**LISTED RECORDS:**
□ □ □

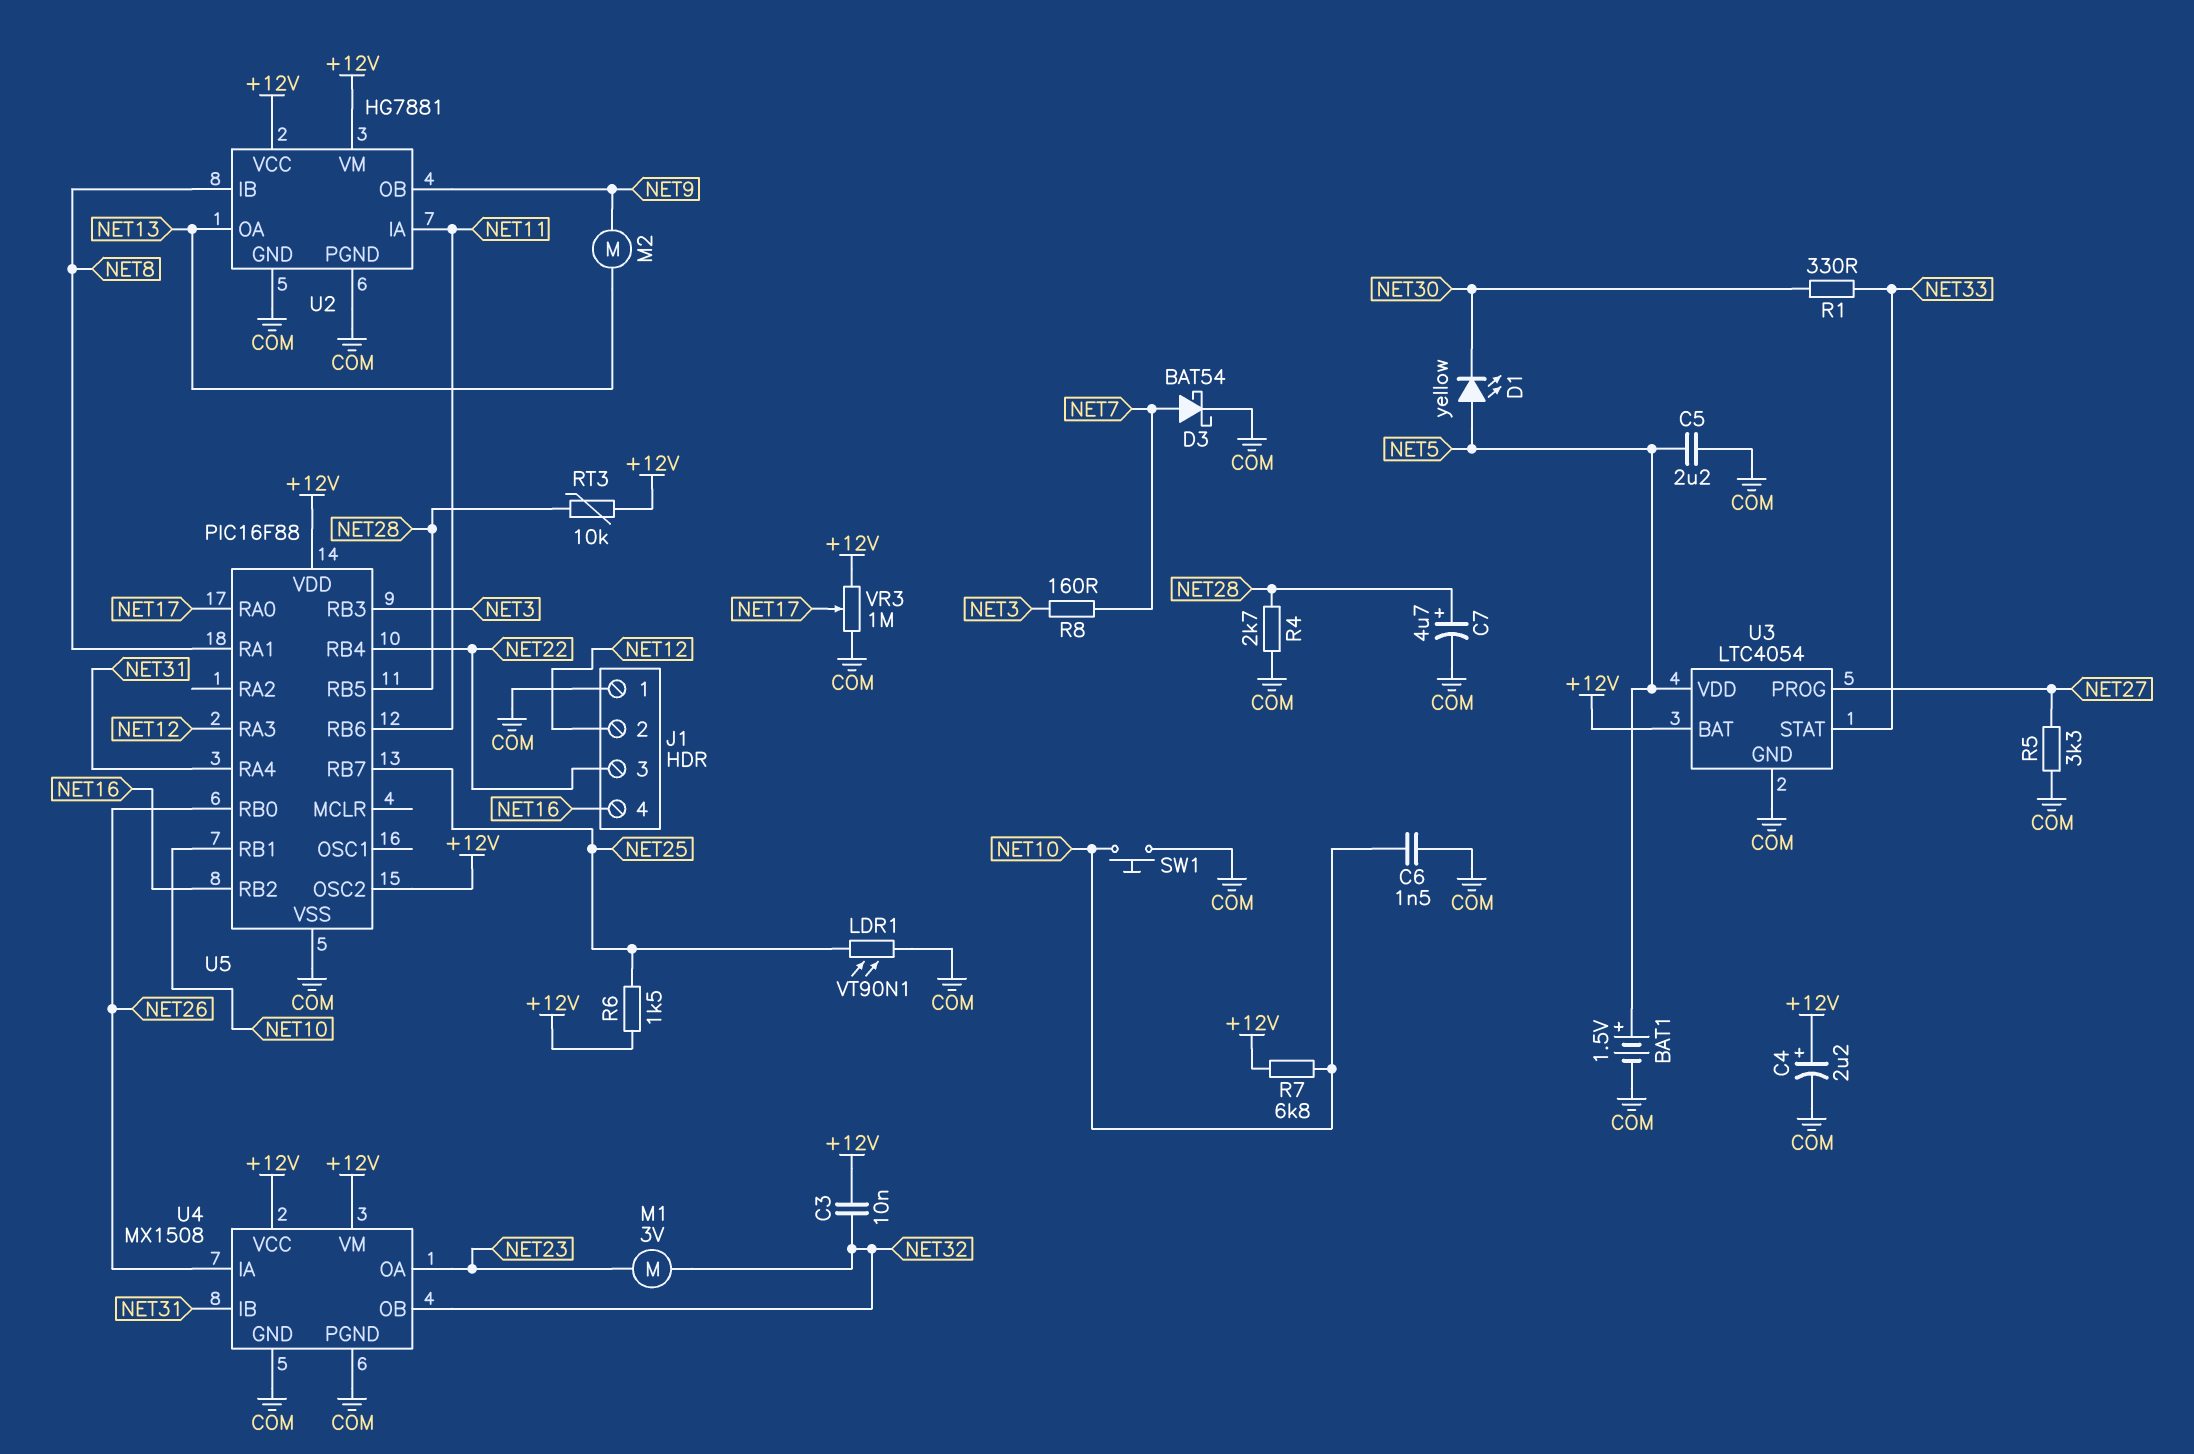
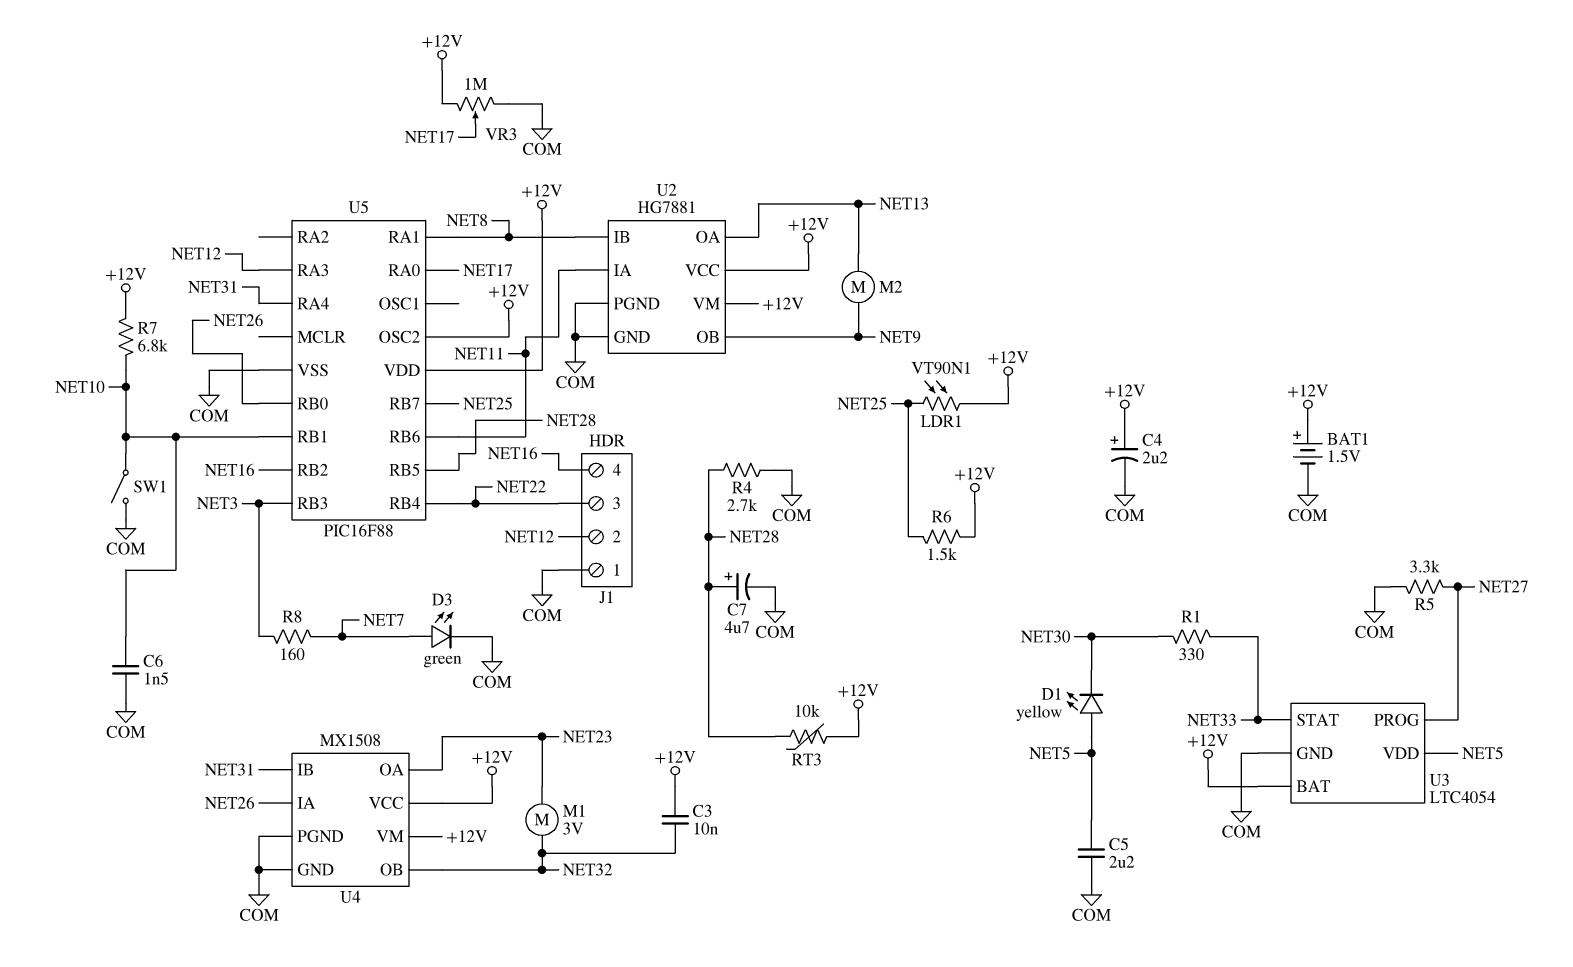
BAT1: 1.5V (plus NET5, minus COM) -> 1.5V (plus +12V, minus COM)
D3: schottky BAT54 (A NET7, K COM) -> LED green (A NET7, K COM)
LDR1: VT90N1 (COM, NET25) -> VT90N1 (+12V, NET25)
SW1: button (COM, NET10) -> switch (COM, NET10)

□ □ □

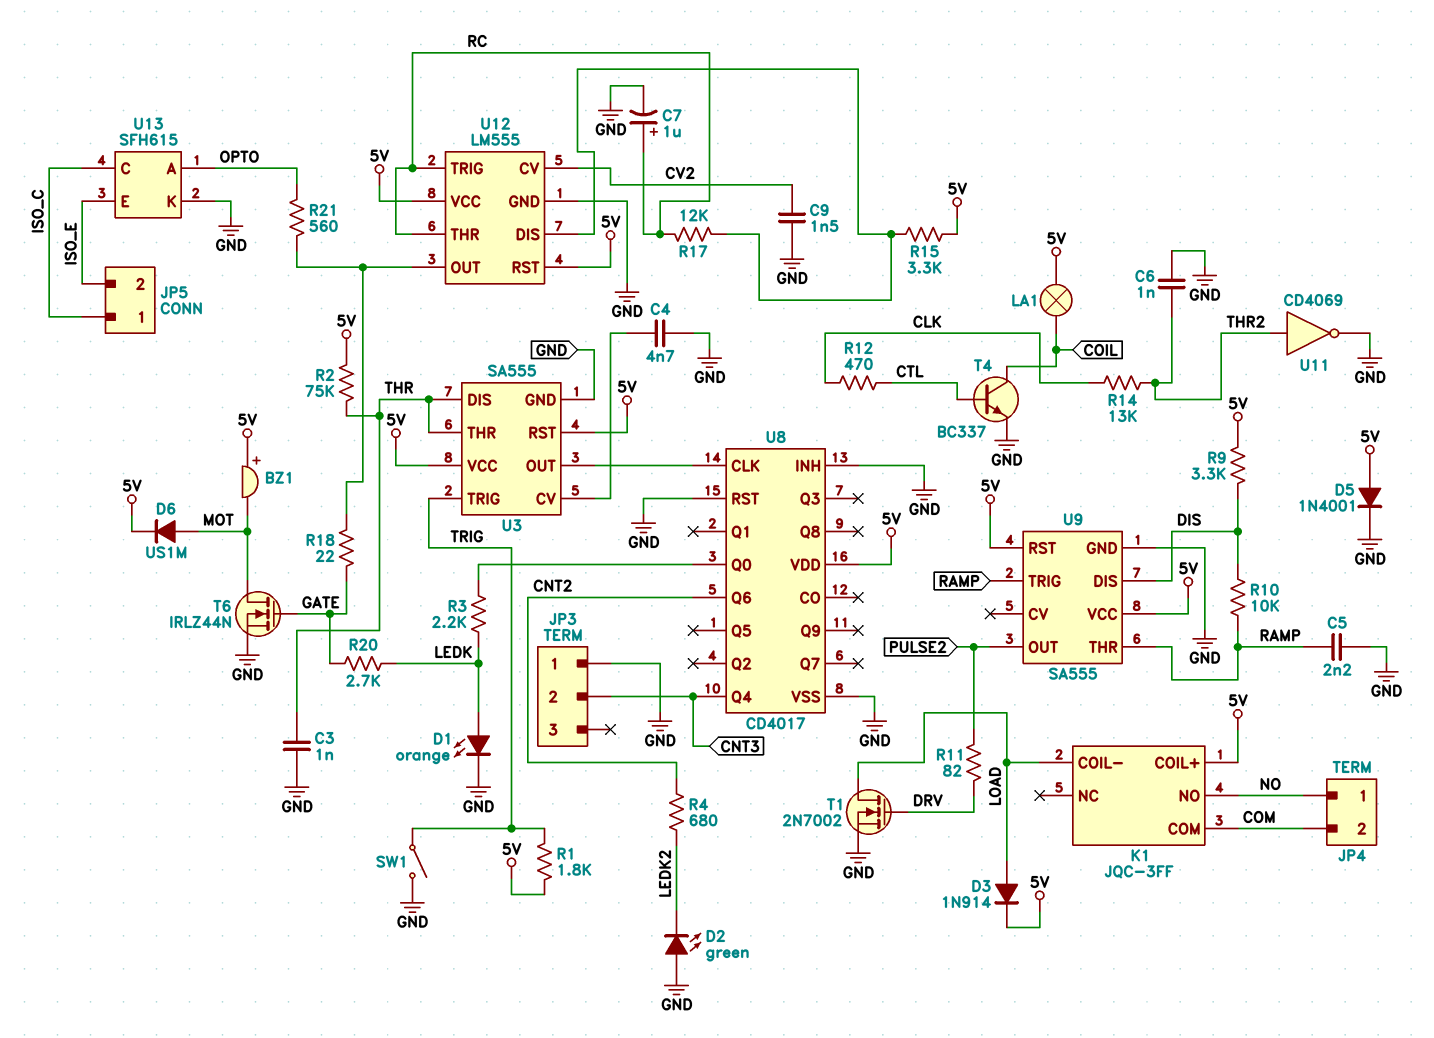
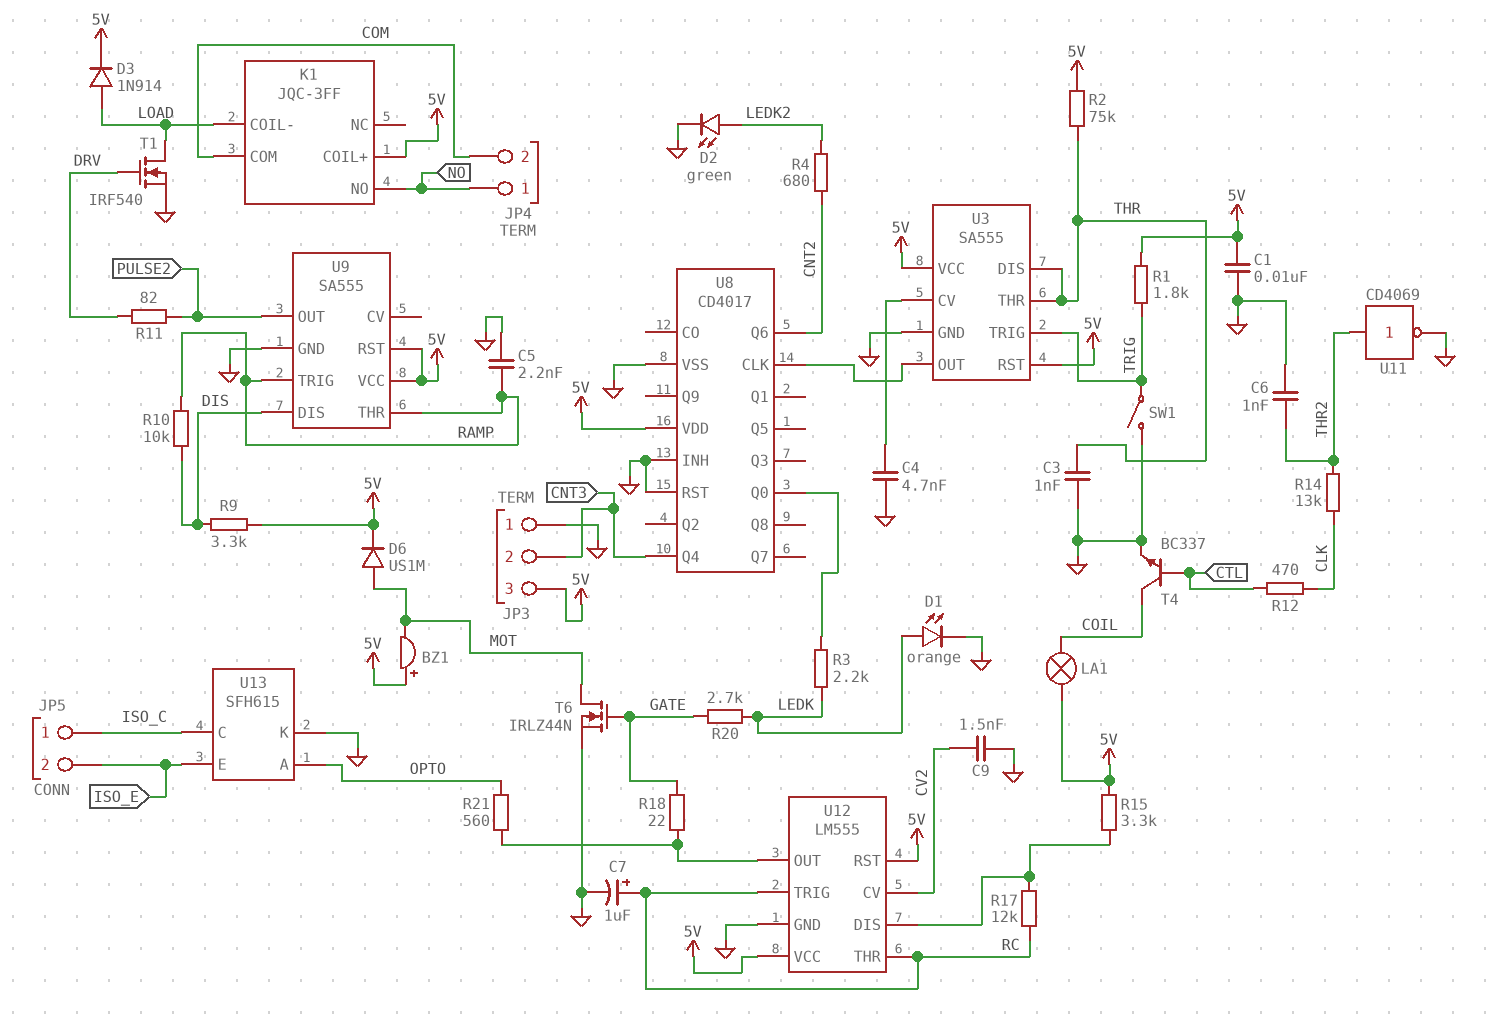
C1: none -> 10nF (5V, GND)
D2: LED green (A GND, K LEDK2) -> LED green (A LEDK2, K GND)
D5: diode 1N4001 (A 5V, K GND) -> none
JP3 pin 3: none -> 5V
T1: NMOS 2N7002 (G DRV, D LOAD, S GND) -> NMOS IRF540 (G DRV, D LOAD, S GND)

□ □ □

**ASSIGNED TASK:**
All lines above between those holding "D5: diode 1N4001 (A 5V, K GND) -> none" and "T1: NMOS 2N7002", inclusive, must be set down unchanged, and no other line may be included.

**TASK RESPONSE:**
D5: diode 1N4001 (A 5V, K GND) -> none
JP3 pin 3: none -> 5V
T1: NMOS 2N7002 (G DRV, D LOAD, S GND) -> NMOS IRF540 (G DRV, D LOAD, S GND)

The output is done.